Directions for this task:
Pull each line containing "moved" out of the data and copy it.

Information supplied:
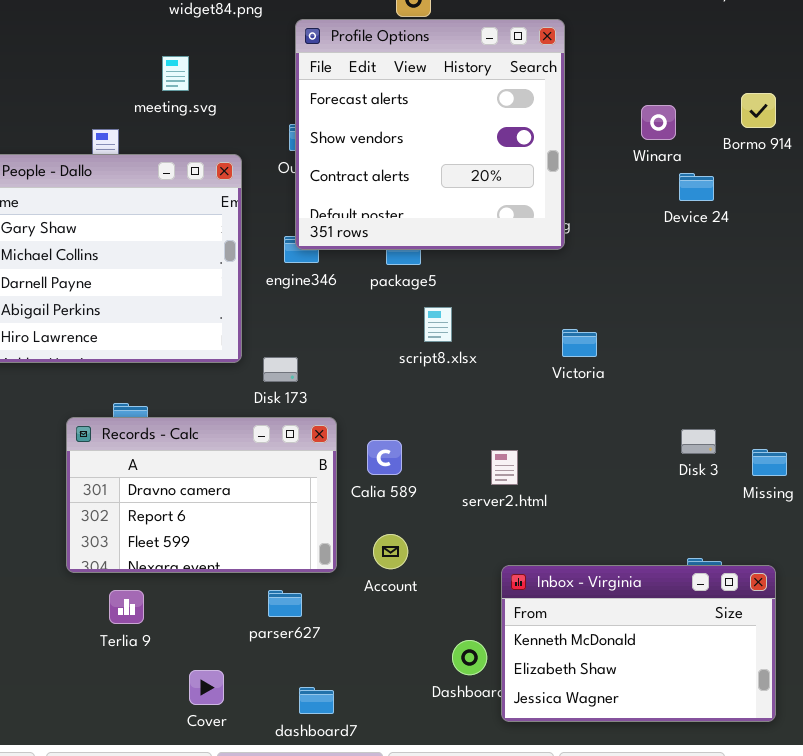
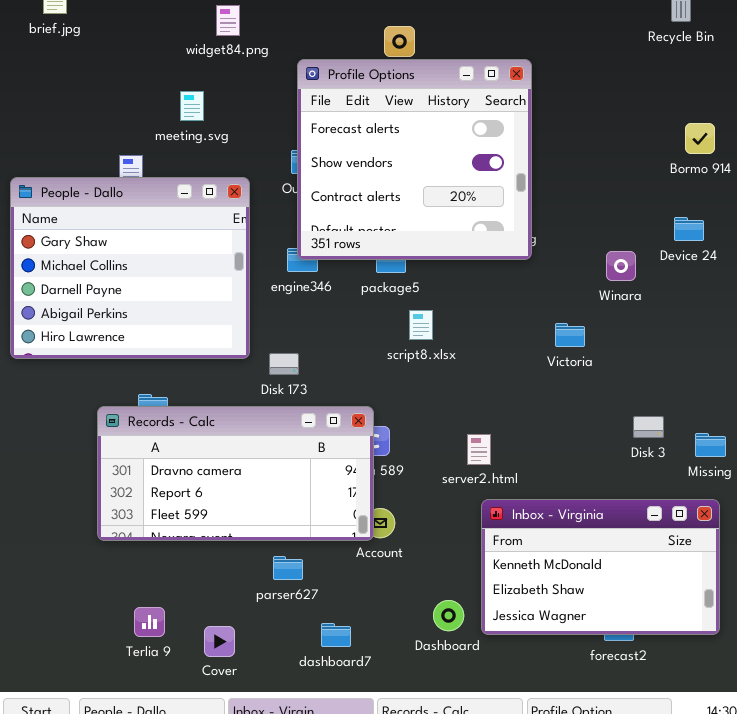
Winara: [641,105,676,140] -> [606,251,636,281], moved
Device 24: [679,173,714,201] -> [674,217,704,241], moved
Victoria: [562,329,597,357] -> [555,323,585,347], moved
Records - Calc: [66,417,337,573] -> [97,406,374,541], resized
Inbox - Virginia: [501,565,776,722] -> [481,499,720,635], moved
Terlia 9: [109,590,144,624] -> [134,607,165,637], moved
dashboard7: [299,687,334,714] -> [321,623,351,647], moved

Solution below:
Winara: [641,105,676,140] -> [606,251,636,281], moved
Device 24: [679,173,714,201] -> [674,217,704,241], moved
Victoria: [562,329,597,357] -> [555,323,585,347], moved
Inbox - Virginia: [501,565,776,722] -> [481,499,720,635], moved
Terlia 9: [109,590,144,624] -> [134,607,165,637], moved
dashboard7: [299,687,334,714] -> [321,623,351,647], moved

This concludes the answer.